◆ **Excerpted data**

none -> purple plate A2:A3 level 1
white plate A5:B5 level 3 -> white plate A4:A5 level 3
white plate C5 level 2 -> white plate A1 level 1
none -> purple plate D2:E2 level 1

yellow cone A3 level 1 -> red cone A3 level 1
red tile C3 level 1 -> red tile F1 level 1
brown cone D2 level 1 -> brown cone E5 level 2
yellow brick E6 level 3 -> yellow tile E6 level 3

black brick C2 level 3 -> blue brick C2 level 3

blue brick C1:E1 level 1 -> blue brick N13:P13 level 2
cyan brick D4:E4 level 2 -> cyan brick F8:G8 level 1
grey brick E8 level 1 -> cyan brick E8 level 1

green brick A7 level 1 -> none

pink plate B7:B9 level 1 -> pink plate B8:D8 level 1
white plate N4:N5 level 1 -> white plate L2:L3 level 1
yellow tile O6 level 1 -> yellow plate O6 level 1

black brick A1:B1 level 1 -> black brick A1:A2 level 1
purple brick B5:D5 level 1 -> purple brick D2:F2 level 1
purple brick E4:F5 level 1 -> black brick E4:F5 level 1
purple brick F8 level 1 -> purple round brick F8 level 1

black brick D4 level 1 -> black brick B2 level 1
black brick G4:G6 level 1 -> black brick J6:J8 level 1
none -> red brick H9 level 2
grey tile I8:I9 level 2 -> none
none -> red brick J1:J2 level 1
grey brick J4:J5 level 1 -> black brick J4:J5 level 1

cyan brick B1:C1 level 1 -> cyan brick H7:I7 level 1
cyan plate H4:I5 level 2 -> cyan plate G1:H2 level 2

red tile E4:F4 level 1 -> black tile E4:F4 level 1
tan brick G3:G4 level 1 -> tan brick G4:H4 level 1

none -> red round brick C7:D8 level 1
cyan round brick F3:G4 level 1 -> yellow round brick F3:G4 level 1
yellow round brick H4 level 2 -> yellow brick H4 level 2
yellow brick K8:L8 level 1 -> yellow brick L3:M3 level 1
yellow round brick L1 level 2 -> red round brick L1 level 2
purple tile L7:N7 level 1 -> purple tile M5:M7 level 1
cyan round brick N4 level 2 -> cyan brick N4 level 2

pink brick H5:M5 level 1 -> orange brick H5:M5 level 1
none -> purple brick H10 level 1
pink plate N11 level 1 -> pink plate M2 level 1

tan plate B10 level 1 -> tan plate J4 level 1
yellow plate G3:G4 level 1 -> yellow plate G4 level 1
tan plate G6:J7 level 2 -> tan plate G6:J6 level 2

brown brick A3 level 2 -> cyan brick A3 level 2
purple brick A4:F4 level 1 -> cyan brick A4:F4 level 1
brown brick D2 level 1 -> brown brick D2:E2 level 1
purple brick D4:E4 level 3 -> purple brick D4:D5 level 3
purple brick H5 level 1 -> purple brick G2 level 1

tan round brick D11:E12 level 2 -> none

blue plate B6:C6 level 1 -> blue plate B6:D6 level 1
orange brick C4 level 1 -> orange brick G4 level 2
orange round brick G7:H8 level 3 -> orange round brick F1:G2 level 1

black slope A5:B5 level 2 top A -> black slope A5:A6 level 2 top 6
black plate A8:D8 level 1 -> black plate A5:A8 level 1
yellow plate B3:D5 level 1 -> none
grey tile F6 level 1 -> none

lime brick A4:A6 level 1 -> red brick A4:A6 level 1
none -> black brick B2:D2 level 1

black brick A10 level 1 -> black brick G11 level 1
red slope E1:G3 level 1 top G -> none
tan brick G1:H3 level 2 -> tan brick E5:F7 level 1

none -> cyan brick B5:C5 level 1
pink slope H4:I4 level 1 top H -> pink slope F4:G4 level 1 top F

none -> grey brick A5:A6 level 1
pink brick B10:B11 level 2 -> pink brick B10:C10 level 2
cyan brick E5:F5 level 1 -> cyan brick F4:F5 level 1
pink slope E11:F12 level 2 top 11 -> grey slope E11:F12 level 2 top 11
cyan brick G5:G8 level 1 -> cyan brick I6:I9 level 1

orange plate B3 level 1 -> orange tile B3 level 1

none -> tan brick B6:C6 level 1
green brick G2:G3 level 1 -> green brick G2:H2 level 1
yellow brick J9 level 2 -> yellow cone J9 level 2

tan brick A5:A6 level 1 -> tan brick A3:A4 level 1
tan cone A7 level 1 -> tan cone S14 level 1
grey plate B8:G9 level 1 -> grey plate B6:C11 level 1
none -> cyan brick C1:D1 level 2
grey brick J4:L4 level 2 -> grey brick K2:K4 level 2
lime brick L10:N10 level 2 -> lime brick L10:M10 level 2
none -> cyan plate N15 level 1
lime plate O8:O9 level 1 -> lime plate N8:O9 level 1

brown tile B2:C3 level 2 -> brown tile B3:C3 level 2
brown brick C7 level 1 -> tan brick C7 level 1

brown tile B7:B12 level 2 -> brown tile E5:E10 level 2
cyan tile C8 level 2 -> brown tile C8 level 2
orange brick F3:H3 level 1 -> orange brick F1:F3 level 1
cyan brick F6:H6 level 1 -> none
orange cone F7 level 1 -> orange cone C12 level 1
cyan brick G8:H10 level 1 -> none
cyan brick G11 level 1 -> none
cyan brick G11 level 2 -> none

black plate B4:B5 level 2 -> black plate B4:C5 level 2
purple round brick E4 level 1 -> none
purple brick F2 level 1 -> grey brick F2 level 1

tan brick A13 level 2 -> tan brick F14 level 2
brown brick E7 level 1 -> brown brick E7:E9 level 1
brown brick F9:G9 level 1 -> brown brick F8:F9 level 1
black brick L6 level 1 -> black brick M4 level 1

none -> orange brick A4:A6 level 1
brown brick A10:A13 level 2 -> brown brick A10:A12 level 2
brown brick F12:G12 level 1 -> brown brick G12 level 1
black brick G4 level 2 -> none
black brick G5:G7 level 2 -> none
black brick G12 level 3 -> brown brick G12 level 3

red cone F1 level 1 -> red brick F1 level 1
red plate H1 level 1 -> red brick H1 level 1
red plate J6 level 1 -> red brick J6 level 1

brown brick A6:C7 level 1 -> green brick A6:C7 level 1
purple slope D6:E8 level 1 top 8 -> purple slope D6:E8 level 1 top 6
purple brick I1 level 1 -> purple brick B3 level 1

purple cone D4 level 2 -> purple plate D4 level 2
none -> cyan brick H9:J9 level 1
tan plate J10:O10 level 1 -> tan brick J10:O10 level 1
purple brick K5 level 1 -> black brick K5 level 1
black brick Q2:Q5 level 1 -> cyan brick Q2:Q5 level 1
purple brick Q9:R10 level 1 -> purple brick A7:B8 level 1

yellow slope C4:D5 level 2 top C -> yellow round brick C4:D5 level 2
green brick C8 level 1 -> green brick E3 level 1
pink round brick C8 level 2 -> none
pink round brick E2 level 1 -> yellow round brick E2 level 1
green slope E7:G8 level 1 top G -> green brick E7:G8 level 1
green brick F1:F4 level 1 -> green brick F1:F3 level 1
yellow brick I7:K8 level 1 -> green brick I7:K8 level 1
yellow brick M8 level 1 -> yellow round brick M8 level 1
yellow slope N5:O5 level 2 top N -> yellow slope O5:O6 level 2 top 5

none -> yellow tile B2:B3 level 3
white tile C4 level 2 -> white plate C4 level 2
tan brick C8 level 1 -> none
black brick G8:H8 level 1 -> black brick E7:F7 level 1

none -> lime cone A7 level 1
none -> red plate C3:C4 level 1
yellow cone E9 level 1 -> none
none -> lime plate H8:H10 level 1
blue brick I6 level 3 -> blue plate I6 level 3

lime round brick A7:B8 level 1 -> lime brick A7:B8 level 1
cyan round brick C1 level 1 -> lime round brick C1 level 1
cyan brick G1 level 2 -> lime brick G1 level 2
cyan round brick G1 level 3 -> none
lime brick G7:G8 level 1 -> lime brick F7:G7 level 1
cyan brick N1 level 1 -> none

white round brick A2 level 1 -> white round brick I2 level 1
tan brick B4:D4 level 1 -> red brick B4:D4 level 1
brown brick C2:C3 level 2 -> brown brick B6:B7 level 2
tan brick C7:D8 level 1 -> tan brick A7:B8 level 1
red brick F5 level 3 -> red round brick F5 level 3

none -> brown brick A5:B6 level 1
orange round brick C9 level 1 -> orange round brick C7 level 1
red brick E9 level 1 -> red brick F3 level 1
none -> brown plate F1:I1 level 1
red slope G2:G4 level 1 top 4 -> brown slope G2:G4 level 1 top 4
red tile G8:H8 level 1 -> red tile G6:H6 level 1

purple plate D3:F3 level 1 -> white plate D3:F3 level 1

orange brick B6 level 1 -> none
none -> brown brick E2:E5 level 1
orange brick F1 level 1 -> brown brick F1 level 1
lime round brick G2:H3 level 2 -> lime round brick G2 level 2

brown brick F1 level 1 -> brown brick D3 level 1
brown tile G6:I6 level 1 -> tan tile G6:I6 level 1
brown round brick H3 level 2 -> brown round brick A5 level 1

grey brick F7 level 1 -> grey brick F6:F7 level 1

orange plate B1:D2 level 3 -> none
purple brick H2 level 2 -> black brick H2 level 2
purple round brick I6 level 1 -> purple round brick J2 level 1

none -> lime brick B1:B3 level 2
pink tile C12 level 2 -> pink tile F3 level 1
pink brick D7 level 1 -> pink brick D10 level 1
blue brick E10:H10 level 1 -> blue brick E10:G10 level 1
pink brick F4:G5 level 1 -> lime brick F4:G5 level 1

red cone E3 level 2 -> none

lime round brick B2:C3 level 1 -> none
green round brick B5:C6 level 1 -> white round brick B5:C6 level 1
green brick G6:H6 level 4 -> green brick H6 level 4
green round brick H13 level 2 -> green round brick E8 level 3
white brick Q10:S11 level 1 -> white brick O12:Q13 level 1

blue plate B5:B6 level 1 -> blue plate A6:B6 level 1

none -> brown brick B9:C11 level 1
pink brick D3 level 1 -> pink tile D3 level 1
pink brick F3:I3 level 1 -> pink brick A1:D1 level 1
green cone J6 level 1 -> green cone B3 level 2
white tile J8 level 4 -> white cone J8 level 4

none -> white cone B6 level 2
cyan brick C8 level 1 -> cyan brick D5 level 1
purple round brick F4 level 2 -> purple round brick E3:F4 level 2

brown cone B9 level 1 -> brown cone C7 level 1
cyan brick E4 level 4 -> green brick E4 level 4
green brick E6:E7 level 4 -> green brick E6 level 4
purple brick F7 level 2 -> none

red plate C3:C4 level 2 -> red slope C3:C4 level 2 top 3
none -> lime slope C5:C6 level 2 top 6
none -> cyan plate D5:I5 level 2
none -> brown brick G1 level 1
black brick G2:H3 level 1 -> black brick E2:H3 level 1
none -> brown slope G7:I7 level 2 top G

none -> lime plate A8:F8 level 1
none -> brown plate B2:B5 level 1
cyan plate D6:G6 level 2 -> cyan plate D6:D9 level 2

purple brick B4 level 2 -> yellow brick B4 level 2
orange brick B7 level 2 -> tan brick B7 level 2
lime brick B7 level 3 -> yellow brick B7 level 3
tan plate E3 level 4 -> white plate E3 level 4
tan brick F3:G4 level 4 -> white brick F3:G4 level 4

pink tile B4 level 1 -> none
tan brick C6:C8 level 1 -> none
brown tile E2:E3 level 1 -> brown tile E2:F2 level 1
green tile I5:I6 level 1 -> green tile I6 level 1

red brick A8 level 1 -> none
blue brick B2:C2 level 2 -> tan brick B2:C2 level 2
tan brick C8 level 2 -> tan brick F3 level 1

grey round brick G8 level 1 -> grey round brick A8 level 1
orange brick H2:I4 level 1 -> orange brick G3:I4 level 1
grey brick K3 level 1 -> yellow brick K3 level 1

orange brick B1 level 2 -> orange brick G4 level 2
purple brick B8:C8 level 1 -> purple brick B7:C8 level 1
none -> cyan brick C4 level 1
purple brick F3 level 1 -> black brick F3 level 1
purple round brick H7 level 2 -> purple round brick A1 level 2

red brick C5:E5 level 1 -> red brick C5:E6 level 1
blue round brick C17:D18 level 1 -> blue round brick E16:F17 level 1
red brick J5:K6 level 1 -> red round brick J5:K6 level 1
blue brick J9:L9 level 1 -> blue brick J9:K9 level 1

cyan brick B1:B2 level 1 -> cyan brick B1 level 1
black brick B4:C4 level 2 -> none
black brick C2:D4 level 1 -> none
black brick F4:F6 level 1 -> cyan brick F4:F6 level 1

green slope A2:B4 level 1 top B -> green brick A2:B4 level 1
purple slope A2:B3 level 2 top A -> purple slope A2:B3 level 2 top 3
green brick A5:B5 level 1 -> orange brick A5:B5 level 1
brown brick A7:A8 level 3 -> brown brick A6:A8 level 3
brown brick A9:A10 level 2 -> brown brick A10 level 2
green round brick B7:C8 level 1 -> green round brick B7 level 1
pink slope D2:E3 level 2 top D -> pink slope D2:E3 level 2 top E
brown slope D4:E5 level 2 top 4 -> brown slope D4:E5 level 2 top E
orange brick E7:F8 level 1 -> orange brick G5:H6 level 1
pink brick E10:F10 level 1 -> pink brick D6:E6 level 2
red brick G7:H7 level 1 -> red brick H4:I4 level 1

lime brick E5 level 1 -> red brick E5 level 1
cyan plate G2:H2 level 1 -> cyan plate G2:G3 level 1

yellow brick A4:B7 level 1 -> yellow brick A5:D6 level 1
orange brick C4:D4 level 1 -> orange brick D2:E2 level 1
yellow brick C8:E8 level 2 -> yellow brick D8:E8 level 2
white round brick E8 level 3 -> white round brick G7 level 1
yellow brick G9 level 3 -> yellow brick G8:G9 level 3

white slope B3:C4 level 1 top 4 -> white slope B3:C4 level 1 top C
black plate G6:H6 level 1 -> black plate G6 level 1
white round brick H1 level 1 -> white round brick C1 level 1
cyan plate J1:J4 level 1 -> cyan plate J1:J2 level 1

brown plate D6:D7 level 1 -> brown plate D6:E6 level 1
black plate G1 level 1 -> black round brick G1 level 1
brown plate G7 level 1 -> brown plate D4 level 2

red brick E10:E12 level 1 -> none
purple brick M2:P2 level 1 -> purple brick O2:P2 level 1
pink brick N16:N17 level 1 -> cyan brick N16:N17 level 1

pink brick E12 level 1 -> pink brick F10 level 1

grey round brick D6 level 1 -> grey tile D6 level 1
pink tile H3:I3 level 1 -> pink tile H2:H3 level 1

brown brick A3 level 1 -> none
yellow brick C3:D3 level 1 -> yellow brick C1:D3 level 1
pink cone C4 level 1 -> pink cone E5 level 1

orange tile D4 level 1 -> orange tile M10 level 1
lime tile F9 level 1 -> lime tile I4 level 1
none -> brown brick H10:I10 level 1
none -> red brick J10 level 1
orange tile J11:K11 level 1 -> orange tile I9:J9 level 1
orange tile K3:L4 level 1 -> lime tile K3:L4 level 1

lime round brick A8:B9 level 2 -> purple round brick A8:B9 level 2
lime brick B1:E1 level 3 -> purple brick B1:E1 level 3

◆ **Problem details**
Within the lines above, find those holding the word "blue" and copy them.

◆ **Expected output**
black brick C2 level 3 -> blue brick C2 level 3
blue brick C1:E1 level 1 -> blue brick N13:P13 level 2
blue plate B6:C6 level 1 -> blue plate B6:D6 level 1
blue brick I6 level 3 -> blue plate I6 level 3
blue brick E10:H10 level 1 -> blue brick E10:G10 level 1
blue plate B5:B6 level 1 -> blue plate A6:B6 level 1
blue brick B2:C2 level 2 -> tan brick B2:C2 level 2
blue round brick C17:D18 level 1 -> blue round brick E16:F17 level 1
blue brick J9:L9 level 1 -> blue brick J9:K9 level 1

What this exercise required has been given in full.